+++ DATA EXTRACTS +++

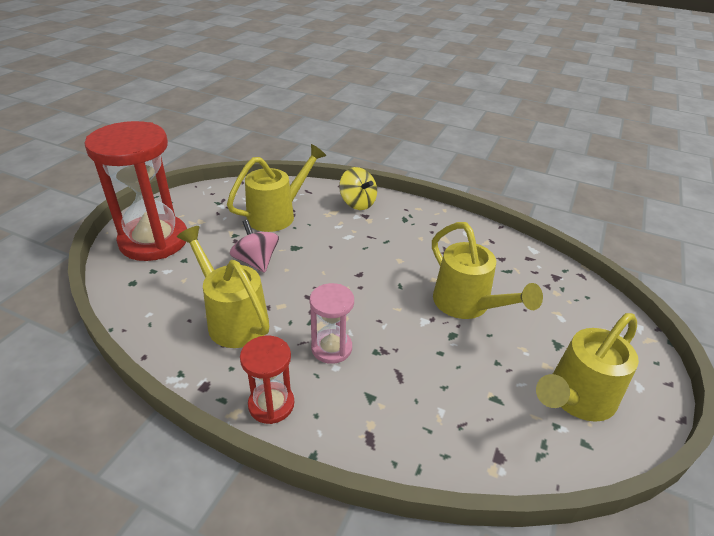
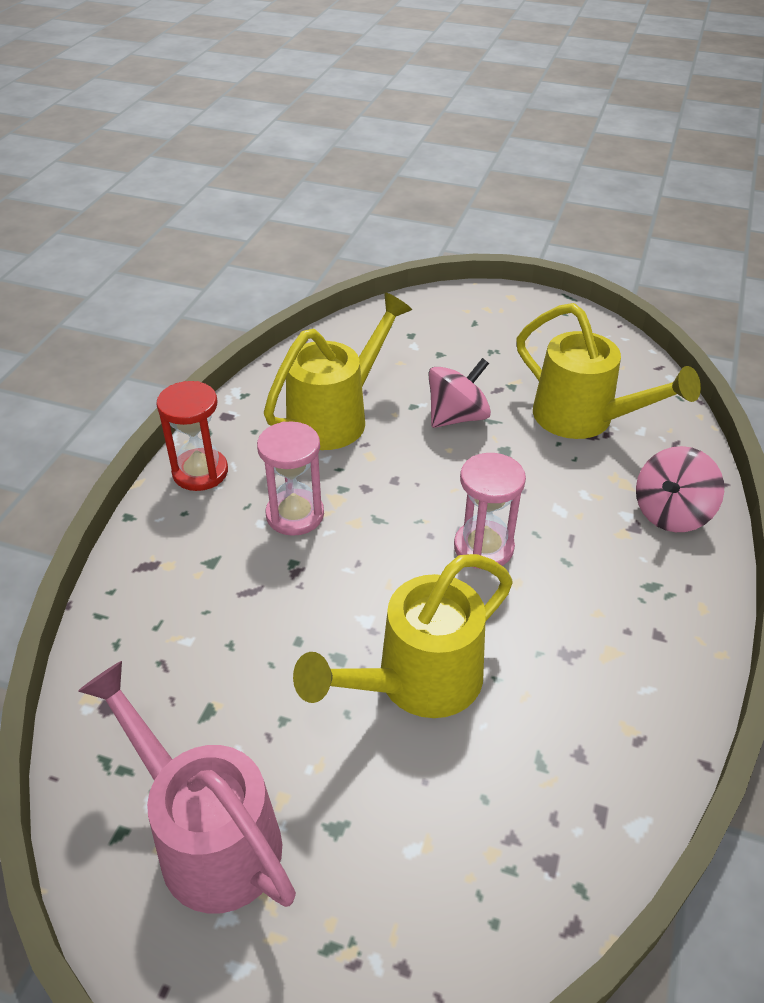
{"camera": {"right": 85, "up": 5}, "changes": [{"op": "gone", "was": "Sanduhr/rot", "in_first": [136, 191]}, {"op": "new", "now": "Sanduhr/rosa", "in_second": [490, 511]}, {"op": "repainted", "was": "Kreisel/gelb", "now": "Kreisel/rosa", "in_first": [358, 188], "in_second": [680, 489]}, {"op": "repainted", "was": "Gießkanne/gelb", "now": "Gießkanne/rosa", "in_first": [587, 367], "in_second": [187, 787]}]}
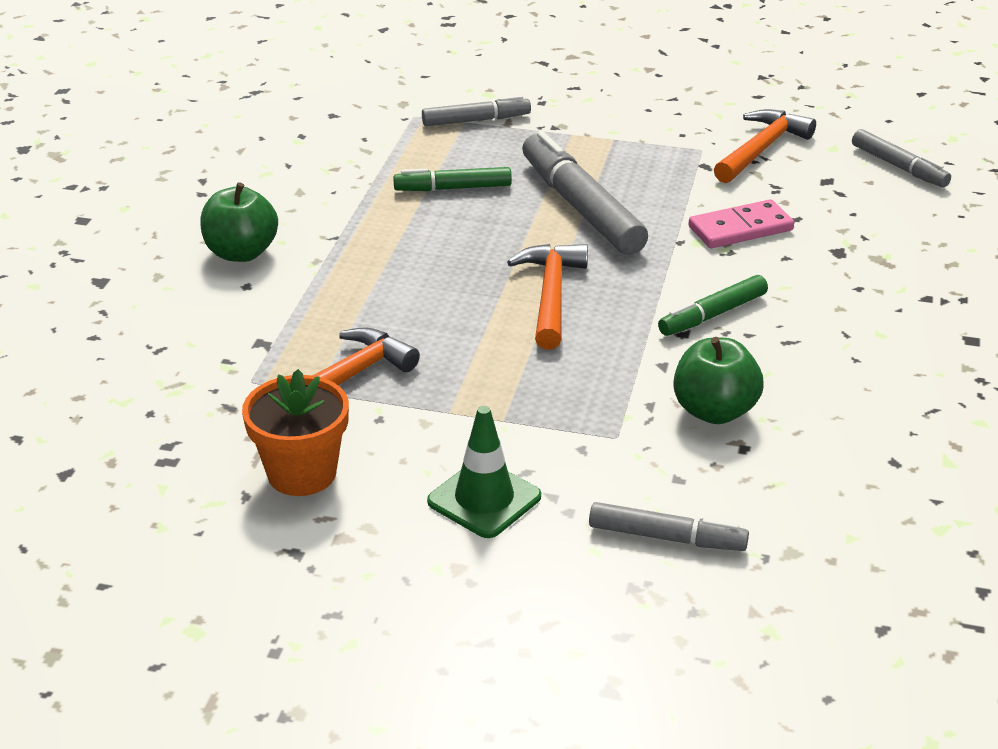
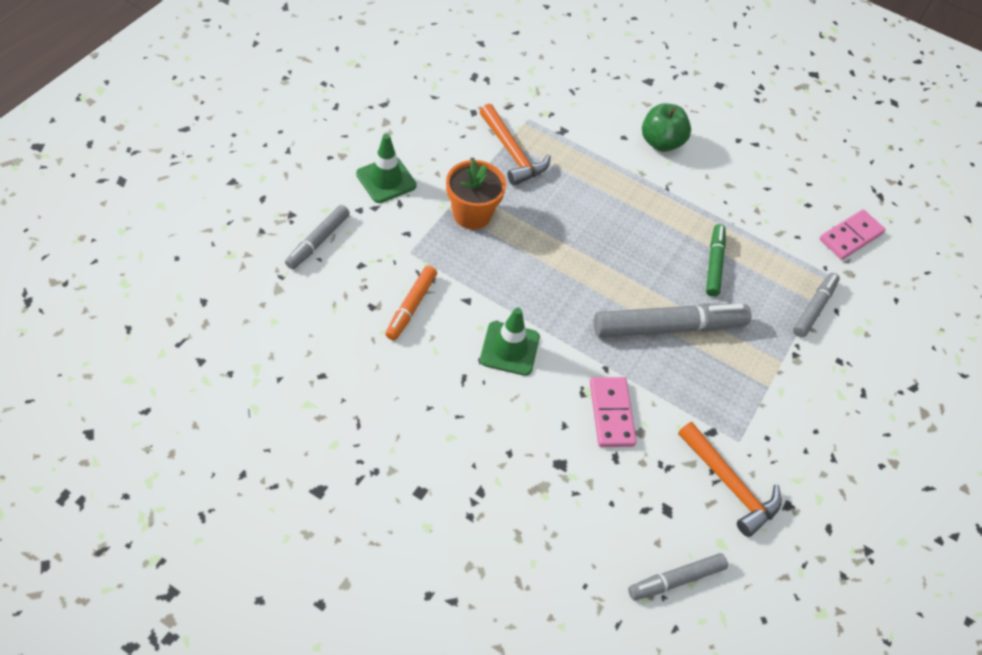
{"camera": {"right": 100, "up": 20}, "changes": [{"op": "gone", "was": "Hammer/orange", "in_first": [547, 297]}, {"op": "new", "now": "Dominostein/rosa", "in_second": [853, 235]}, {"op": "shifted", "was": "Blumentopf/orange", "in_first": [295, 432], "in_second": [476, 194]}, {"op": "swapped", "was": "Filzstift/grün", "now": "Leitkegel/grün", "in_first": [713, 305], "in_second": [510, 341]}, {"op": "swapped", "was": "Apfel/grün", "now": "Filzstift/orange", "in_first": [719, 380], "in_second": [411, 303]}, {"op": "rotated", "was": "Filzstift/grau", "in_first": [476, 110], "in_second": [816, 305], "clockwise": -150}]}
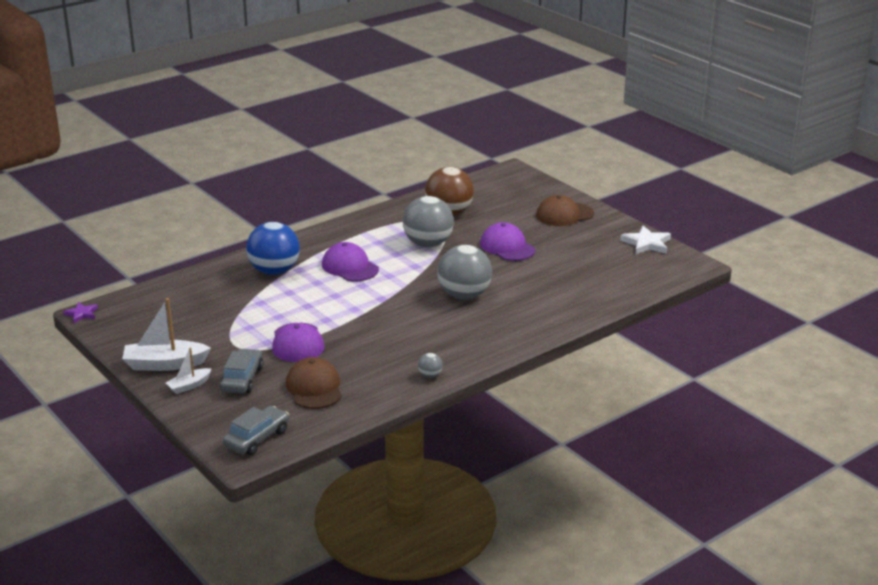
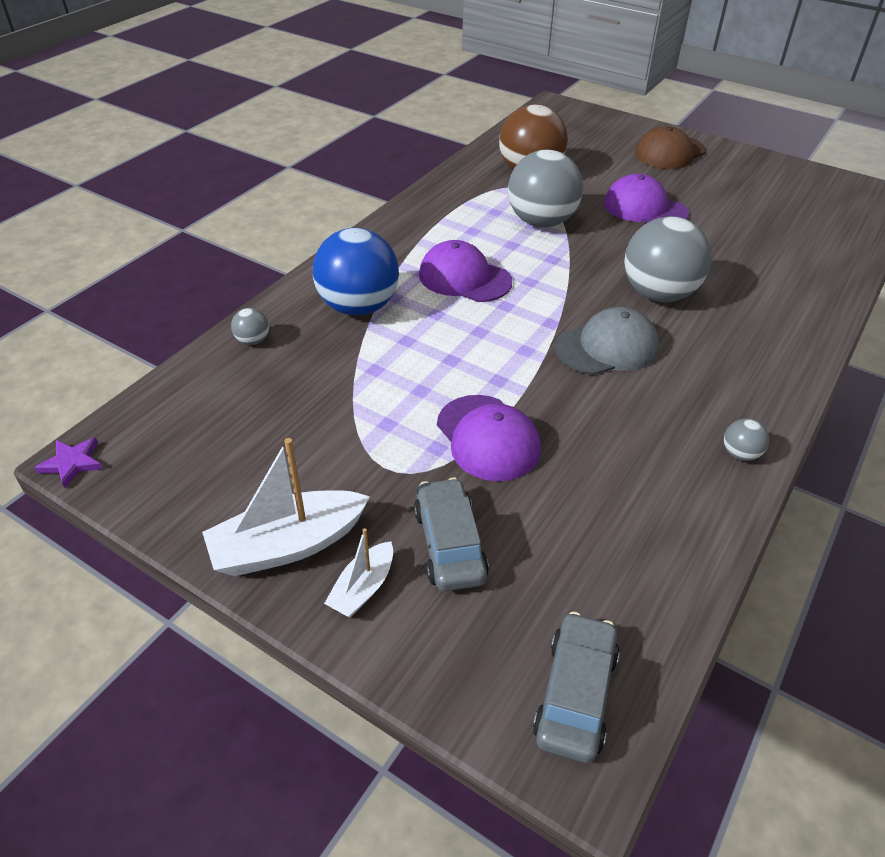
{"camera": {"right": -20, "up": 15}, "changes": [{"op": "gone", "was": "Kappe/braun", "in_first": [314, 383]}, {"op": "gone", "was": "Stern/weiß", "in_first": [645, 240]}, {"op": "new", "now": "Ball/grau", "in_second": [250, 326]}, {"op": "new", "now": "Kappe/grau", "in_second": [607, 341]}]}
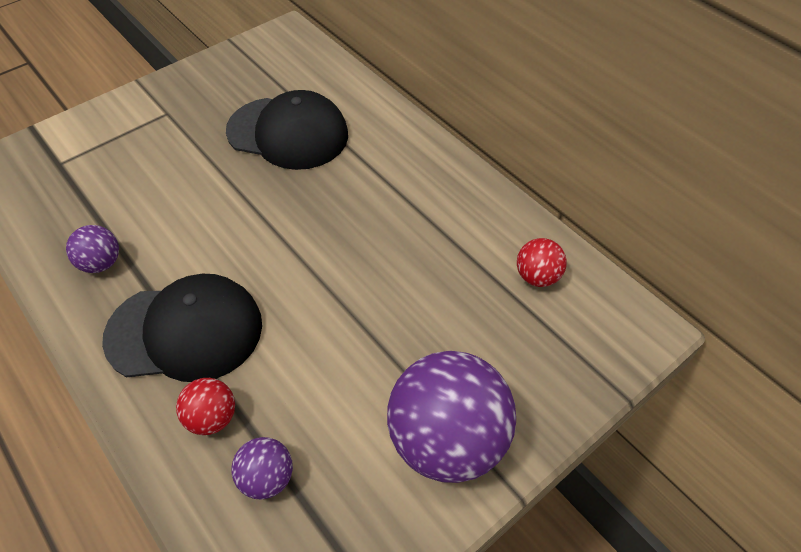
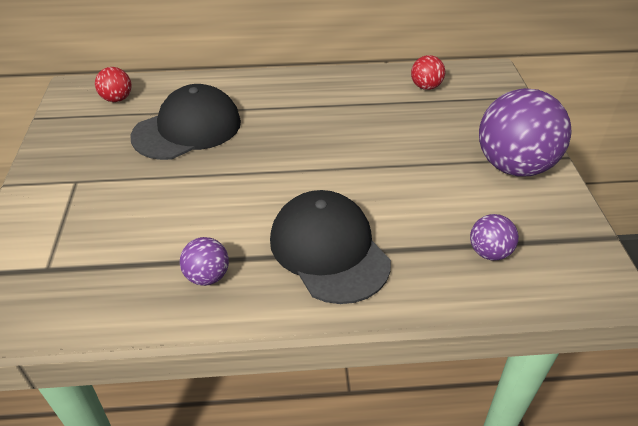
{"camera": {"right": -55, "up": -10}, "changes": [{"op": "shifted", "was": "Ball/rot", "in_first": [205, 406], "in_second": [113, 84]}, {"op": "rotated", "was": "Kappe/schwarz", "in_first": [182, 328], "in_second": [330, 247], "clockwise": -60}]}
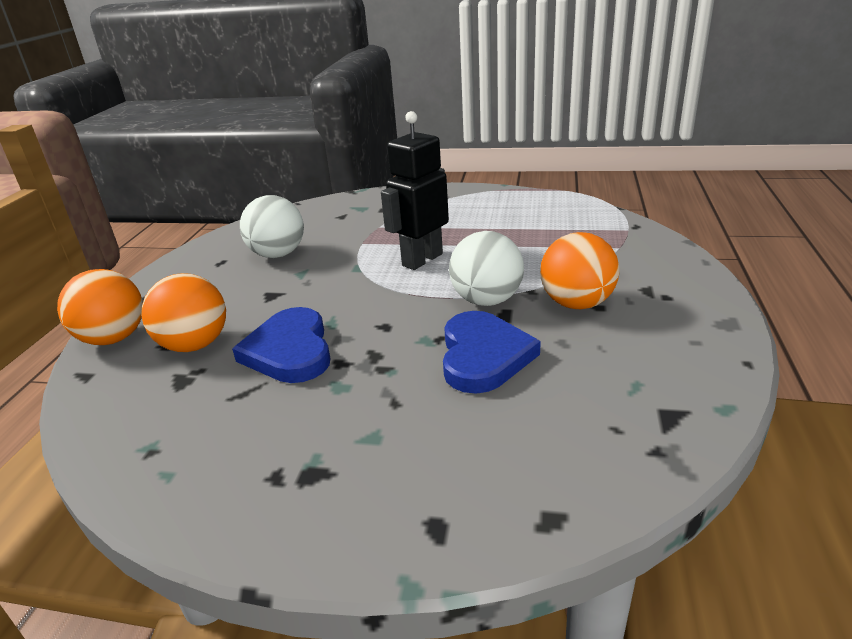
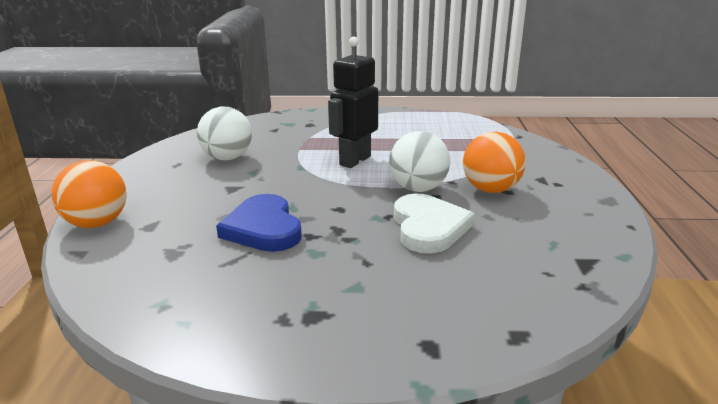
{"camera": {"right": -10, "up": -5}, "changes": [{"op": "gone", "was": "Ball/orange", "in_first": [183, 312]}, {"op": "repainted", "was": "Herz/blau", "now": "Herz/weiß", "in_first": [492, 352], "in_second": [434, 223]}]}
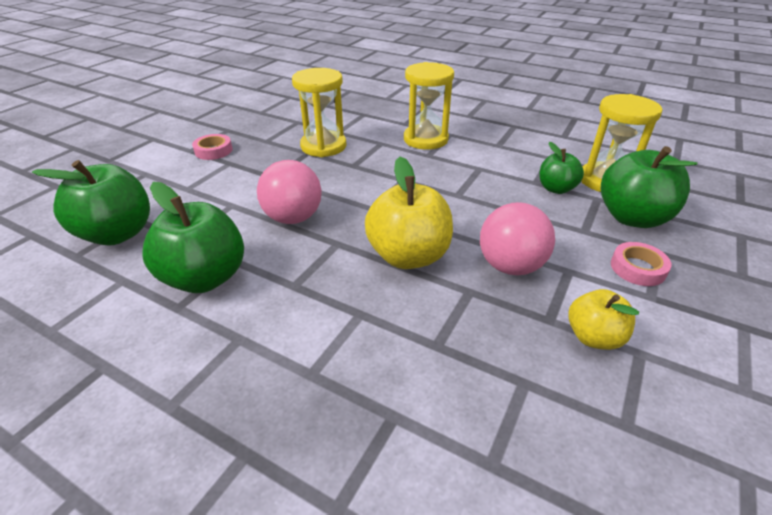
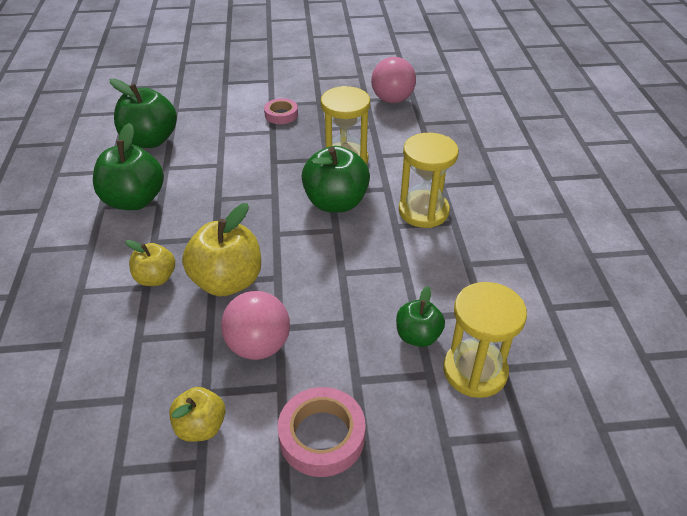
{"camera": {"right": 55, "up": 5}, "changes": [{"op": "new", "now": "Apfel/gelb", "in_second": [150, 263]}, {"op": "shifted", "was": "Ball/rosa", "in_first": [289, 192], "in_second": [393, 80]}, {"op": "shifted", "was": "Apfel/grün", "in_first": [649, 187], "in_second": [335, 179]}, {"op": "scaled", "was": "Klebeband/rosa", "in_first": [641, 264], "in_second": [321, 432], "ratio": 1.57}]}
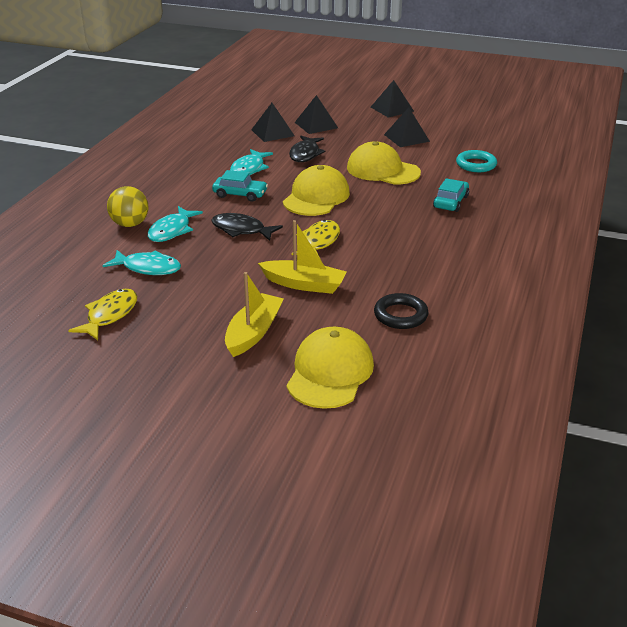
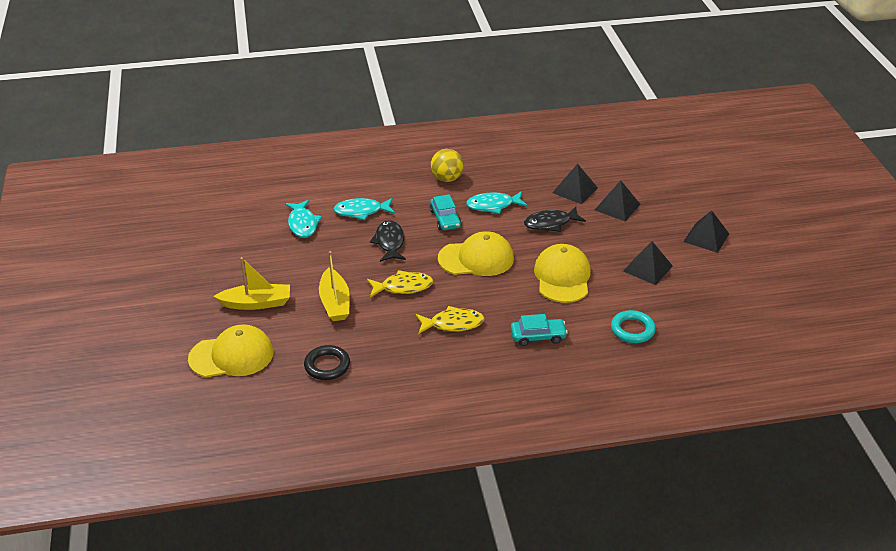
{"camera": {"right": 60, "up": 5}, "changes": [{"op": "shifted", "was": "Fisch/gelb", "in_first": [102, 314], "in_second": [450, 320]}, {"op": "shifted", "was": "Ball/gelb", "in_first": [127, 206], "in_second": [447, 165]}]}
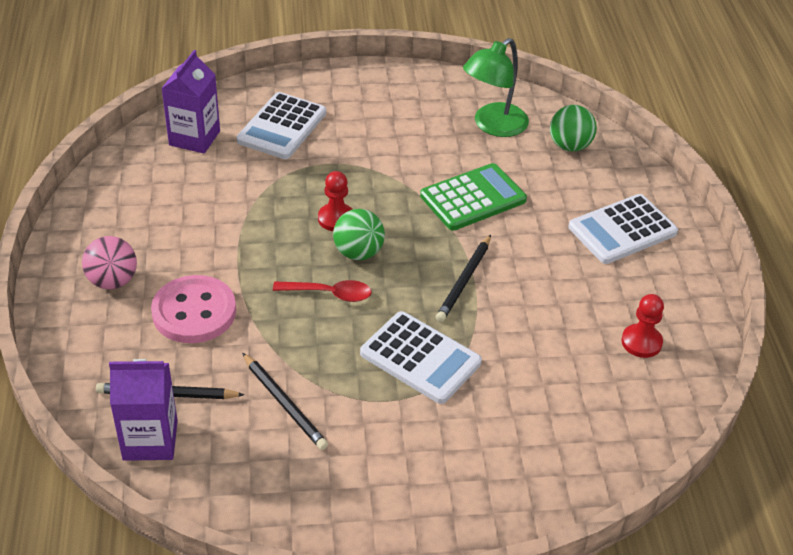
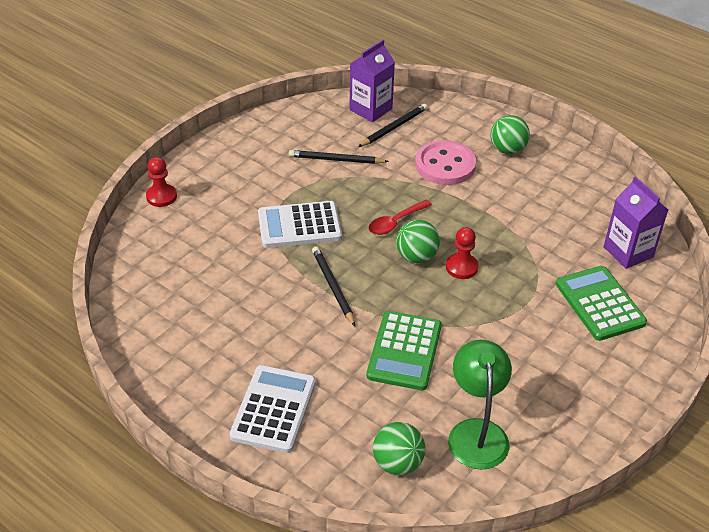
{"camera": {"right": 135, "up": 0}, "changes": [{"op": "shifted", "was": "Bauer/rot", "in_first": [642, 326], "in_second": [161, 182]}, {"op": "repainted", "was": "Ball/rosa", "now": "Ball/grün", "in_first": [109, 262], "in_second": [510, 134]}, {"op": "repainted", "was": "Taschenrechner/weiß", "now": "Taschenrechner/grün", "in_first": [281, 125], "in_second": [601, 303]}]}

+++

▶ TASK ITEM
Reproduce all of the entries word for word, skipping any pictures they hold.

▶ OUTPUT FOR THIS TASK
{"camera": {"right": 85, "up": 5}, "changes": [{"op": "gone", "was": "Sanduhr/rot", "in_first": [136, 191]}, {"op": "new", "now": "Sanduhr/rosa", "in_second": [490, 511]}, {"op": "repainted", "was": "Kreisel/gelb", "now": "Kreisel/rosa", "in_first": [358, 188], "in_second": [680, 489]}, {"op": "repainted", "was": "Gießkanne/gelb", "now": "Gießkanne/rosa", "in_first": [587, 367], "in_second": [187, 787]}]}
{"camera": {"right": 100, "up": 20}, "changes": [{"op": "gone", "was": "Hammer/orange", "in_first": [547, 297]}, {"op": "new", "now": "Dominostein/rosa", "in_second": [853, 235]}, {"op": "shifted", "was": "Blumentopf/orange", "in_first": [295, 432], "in_second": [476, 194]}, {"op": "swapped", "was": "Filzstift/grün", "now": "Leitkegel/grün", "in_first": [713, 305], "in_second": [510, 341]}, {"op": "swapped", "was": "Apfel/grün", "now": "Filzstift/orange", "in_first": [719, 380], "in_second": [411, 303]}, {"op": "rotated", "was": "Filzstift/grau", "in_first": [476, 110], "in_second": [816, 305], "clockwise": -150}]}
{"camera": {"right": -20, "up": 15}, "changes": [{"op": "gone", "was": "Kappe/braun", "in_first": [314, 383]}, {"op": "gone", "was": "Stern/weiß", "in_first": [645, 240]}, {"op": "new", "now": "Ball/grau", "in_second": [250, 326]}, {"op": "new", "now": "Kappe/grau", "in_second": [607, 341]}]}
{"camera": {"right": -55, "up": -10}, "changes": [{"op": "shifted", "was": "Ball/rot", "in_first": [205, 406], "in_second": [113, 84]}, {"op": "rotated", "was": "Kappe/schwarz", "in_first": [182, 328], "in_second": [330, 247], "clockwise": -60}]}
{"camera": {"right": -10, "up": -5}, "changes": [{"op": "gone", "was": "Ball/orange", "in_first": [183, 312]}, {"op": "repainted", "was": "Herz/blau", "now": "Herz/weiß", "in_first": [492, 352], "in_second": [434, 223]}]}
{"camera": {"right": 55, "up": 5}, "changes": [{"op": "new", "now": "Apfel/gelb", "in_second": [150, 263]}, {"op": "shifted", "was": "Ball/rosa", "in_first": [289, 192], "in_second": [393, 80]}, {"op": "shifted", "was": "Apfel/grün", "in_first": [649, 187], "in_second": [335, 179]}, {"op": "scaled", "was": "Klebeband/rosa", "in_first": [641, 264], "in_second": [321, 432], "ratio": 1.57}]}
{"camera": {"right": 60, "up": 5}, "changes": [{"op": "shifted", "was": "Fisch/gelb", "in_first": [102, 314], "in_second": [450, 320]}, {"op": "shifted", "was": "Ball/gelb", "in_first": [127, 206], "in_second": [447, 165]}]}
{"camera": {"right": 135, "up": 0}, "changes": [{"op": "shifted", "was": "Bauer/rot", "in_first": [642, 326], "in_second": [161, 182]}, {"op": "repainted", "was": "Ball/rosa", "now": "Ball/grün", "in_first": [109, 262], "in_second": [510, 134]}, {"op": "repainted", "was": "Taschenrechner/weiß", "now": "Taschenrechner/grün", "in_first": [281, 125], "in_second": [601, 303]}]}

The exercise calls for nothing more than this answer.